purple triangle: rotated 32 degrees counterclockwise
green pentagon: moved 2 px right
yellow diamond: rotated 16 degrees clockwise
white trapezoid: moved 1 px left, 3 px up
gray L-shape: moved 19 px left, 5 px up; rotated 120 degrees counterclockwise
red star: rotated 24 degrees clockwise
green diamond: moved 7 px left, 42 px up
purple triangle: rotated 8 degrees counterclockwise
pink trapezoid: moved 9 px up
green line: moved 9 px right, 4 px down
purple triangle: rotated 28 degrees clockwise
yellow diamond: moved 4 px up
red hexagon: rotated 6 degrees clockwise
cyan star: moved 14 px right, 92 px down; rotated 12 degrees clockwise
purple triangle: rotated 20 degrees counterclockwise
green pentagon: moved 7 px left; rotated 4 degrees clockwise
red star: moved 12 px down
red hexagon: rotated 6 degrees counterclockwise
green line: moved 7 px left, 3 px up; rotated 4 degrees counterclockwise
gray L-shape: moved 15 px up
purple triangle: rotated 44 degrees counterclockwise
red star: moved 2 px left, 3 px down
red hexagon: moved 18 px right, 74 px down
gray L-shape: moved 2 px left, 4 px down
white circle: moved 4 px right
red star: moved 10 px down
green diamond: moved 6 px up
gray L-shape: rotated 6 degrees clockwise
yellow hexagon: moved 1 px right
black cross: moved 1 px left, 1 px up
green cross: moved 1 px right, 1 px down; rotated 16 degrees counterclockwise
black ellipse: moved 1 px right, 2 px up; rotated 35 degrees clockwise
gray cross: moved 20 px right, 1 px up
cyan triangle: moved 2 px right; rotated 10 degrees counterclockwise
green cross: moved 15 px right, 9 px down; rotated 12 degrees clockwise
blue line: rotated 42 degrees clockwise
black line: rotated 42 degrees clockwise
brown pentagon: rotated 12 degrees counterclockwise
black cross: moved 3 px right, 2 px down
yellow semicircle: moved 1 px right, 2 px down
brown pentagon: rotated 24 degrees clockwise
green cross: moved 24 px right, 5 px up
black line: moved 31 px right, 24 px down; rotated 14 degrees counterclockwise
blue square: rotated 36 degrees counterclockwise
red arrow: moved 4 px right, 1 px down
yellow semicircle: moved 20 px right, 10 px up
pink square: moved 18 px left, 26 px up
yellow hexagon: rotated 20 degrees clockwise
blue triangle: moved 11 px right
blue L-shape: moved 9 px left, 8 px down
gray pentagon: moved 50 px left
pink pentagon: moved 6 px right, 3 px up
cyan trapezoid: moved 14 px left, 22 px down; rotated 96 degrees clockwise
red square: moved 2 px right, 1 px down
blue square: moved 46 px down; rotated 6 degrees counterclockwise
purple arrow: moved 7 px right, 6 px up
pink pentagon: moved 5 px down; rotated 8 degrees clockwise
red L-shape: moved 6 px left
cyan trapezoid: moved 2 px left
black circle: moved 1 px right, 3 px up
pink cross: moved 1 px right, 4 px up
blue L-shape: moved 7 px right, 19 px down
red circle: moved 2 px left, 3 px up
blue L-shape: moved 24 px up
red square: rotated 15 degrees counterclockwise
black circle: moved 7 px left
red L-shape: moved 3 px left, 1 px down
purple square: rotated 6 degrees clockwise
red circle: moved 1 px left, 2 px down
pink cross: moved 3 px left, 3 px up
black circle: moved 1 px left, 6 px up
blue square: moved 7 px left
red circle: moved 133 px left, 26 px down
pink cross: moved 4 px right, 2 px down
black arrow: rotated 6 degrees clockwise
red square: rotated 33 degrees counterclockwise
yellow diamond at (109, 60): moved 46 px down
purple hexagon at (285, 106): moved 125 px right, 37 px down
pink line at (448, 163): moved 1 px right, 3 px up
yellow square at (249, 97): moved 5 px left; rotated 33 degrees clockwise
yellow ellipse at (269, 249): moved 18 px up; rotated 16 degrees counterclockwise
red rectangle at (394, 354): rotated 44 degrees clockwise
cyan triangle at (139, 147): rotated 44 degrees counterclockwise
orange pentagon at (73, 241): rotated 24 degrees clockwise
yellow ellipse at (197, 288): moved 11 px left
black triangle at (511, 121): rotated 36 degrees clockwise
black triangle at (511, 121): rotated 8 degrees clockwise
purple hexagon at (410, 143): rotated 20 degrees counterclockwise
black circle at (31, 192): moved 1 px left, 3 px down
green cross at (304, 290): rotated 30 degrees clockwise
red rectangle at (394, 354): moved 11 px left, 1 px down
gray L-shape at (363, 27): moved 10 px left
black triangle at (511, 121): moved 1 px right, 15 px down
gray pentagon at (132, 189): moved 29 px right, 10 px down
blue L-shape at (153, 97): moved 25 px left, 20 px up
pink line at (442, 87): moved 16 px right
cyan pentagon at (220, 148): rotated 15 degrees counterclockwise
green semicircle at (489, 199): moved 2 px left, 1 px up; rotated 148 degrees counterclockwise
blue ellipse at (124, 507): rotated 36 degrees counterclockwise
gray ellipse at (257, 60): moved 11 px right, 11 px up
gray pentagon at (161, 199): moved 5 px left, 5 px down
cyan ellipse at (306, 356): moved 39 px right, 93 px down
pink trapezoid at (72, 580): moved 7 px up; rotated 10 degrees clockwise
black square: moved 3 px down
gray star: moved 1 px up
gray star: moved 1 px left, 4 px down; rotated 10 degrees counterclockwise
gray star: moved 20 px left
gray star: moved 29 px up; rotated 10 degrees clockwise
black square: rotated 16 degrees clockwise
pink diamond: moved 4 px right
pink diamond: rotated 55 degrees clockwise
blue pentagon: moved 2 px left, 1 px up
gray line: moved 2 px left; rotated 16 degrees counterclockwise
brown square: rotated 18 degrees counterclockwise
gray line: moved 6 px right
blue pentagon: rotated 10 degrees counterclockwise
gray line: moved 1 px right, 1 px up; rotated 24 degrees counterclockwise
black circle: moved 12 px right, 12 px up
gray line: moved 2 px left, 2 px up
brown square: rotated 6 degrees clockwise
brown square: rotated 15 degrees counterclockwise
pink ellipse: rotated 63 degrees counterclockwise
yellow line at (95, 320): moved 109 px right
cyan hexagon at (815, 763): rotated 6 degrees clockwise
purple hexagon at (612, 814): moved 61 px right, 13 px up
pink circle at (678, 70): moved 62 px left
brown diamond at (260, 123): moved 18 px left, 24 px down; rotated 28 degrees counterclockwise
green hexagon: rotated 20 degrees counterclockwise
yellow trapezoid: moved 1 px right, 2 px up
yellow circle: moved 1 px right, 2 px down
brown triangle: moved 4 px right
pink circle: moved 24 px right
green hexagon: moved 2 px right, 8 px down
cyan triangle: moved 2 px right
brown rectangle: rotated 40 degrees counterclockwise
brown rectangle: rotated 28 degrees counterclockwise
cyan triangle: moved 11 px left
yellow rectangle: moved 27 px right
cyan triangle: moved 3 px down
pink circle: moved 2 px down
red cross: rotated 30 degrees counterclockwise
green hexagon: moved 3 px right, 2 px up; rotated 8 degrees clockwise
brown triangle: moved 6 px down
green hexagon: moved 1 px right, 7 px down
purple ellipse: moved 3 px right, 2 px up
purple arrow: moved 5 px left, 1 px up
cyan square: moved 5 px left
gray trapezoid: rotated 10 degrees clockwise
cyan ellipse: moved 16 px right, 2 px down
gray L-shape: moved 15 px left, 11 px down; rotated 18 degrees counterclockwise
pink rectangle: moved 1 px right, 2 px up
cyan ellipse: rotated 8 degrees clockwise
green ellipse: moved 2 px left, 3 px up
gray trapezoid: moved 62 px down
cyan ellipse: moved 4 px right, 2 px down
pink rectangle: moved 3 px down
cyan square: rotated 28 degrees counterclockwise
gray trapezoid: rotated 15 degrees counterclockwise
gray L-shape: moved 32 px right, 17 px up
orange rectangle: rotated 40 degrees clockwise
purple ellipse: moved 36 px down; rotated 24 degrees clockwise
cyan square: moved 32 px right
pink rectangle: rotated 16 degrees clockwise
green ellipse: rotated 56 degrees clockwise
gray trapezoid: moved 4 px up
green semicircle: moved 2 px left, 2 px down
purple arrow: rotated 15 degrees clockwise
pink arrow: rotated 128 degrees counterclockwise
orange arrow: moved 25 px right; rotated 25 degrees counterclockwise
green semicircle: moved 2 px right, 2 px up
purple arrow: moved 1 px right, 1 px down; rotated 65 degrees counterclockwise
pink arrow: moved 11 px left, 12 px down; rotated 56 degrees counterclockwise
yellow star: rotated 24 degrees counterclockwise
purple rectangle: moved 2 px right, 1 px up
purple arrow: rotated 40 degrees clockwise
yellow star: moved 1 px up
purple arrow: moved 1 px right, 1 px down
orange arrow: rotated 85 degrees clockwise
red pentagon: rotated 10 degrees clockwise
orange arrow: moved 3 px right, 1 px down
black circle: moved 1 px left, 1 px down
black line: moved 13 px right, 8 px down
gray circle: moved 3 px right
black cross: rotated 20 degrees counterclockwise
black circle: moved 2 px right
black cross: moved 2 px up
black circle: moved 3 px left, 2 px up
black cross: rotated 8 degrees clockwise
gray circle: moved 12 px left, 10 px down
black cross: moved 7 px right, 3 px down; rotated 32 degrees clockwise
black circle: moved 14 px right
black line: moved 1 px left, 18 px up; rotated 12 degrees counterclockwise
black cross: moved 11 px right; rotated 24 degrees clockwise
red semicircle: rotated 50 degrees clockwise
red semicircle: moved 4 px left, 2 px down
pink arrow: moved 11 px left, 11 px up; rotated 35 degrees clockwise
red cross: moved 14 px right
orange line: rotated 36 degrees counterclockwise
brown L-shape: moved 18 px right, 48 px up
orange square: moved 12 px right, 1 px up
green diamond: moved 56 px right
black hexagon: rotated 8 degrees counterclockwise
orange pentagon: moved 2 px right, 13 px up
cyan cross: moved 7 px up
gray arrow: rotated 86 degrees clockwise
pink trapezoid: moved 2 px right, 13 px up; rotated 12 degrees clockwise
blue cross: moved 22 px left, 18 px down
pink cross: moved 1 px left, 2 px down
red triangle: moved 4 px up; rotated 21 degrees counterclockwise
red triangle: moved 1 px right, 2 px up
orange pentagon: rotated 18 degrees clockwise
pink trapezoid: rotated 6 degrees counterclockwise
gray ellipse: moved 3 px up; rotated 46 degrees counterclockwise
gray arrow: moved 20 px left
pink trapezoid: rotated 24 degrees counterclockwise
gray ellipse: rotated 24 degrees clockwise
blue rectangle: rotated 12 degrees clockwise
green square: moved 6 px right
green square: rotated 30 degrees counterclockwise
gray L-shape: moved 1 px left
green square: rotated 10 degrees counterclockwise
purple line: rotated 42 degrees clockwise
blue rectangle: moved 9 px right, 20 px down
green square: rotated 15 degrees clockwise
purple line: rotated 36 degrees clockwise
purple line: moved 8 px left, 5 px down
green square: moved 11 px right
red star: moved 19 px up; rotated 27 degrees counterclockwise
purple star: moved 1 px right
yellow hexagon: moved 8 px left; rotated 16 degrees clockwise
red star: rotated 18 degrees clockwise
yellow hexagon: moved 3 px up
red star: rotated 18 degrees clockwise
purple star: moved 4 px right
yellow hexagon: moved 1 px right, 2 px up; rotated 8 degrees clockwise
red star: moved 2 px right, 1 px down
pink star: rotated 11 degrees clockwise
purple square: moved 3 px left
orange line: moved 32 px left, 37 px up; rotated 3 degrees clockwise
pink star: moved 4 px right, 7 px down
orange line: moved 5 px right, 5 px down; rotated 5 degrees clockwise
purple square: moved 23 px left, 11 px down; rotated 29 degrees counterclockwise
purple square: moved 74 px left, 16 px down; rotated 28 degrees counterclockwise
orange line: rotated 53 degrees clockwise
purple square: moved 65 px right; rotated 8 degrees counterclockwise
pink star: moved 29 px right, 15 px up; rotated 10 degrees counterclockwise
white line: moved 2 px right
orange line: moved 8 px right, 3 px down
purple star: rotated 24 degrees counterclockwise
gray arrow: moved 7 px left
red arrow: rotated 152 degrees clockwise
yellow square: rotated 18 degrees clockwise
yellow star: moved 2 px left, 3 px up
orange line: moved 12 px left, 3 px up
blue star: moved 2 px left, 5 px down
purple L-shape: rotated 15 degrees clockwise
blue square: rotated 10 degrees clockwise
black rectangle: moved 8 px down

* **Written request**
Copy the material above word for word, starting at its first line and ending at the line that contains "green cross: moved 24 px right, 5 px up".

* **Response**
purple triangle: rotated 32 degrees counterclockwise
green pentagon: moved 2 px right
yellow diamond: rotated 16 degrees clockwise
white trapezoid: moved 1 px left, 3 px up
gray L-shape: moved 19 px left, 5 px up; rotated 120 degrees counterclockwise
red star: rotated 24 degrees clockwise
green diamond: moved 7 px left, 42 px up
purple triangle: rotated 8 degrees counterclockwise
pink trapezoid: moved 9 px up
green line: moved 9 px right, 4 px down
purple triangle: rotated 28 degrees clockwise
yellow diamond: moved 4 px up
red hexagon: rotated 6 degrees clockwise
cyan star: moved 14 px right, 92 px down; rotated 12 degrees clockwise
purple triangle: rotated 20 degrees counterclockwise
green pentagon: moved 7 px left; rotated 4 degrees clockwise
red star: moved 12 px down
red hexagon: rotated 6 degrees counterclockwise
green line: moved 7 px left, 3 px up; rotated 4 degrees counterclockwise
gray L-shape: moved 15 px up
purple triangle: rotated 44 degrees counterclockwise
red star: moved 2 px left, 3 px down
red hexagon: moved 18 px right, 74 px down
gray L-shape: moved 2 px left, 4 px down
white circle: moved 4 px right
red star: moved 10 px down
green diamond: moved 6 px up
gray L-shape: rotated 6 degrees clockwise
yellow hexagon: moved 1 px right
black cross: moved 1 px left, 1 px up
green cross: moved 1 px right, 1 px down; rotated 16 degrees counterclockwise
black ellipse: moved 1 px right, 2 px up; rotated 35 degrees clockwise
gray cross: moved 20 px right, 1 px up
cyan triangle: moved 2 px right; rotated 10 degrees counterclockwise
green cross: moved 15 px right, 9 px down; rotated 12 degrees clockwise
blue line: rotated 42 degrees clockwise
black line: rotated 42 degrees clockwise
brown pentagon: rotated 12 degrees counterclockwise
black cross: moved 3 px right, 2 px down
yellow semicircle: moved 1 px right, 2 px down
brown pentagon: rotated 24 degrees clockwise
green cross: moved 24 px right, 5 px up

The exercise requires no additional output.